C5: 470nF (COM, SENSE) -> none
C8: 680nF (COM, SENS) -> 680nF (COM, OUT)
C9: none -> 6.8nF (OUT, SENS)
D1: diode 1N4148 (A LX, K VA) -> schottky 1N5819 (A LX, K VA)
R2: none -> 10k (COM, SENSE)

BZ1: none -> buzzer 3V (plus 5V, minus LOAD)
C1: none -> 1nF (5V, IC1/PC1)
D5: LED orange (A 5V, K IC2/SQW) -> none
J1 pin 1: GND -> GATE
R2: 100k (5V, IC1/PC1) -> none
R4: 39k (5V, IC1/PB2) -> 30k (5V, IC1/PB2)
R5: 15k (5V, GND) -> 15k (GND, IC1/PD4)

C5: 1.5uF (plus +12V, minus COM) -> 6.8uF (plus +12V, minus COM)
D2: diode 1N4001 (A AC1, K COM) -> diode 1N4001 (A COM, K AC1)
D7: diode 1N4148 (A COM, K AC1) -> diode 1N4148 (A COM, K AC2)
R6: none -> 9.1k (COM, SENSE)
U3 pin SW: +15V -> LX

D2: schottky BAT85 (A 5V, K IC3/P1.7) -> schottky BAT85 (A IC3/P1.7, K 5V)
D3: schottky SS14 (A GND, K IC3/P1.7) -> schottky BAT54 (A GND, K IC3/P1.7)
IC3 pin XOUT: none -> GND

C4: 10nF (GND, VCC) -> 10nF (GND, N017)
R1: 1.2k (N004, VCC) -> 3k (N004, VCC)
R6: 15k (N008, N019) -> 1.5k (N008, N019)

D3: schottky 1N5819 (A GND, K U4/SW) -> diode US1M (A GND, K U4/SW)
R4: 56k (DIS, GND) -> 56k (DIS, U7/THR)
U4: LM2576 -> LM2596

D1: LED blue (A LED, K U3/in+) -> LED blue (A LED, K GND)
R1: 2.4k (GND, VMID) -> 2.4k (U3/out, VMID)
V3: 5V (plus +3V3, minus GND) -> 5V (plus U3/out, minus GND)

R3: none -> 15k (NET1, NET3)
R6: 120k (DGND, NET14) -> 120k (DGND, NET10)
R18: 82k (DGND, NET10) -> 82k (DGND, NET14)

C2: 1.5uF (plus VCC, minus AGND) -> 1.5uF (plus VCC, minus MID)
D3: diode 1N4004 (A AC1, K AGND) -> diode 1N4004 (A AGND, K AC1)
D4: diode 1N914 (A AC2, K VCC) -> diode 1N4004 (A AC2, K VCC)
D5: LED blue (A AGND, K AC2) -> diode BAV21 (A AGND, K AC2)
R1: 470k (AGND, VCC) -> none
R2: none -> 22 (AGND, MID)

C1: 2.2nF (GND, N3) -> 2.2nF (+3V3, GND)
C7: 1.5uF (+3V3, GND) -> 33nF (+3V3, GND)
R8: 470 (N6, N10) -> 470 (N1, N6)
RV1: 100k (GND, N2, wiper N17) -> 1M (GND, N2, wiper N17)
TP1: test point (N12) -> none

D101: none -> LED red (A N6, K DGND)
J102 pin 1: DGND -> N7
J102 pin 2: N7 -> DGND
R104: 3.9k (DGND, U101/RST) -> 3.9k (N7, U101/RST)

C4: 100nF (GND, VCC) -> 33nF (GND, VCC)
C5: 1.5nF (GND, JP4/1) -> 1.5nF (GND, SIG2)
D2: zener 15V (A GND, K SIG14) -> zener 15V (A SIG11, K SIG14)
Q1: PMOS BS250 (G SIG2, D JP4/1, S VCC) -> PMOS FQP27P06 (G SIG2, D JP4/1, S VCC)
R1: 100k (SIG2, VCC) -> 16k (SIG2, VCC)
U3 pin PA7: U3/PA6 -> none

-----

Task directions> Copy all the lines above that hold the string "SENSE".

Solution for this task>
C5: 470nF (COM, SENSE) -> none
R2: none -> 10k (COM, SENSE)
R6: none -> 9.1k (COM, SENSE)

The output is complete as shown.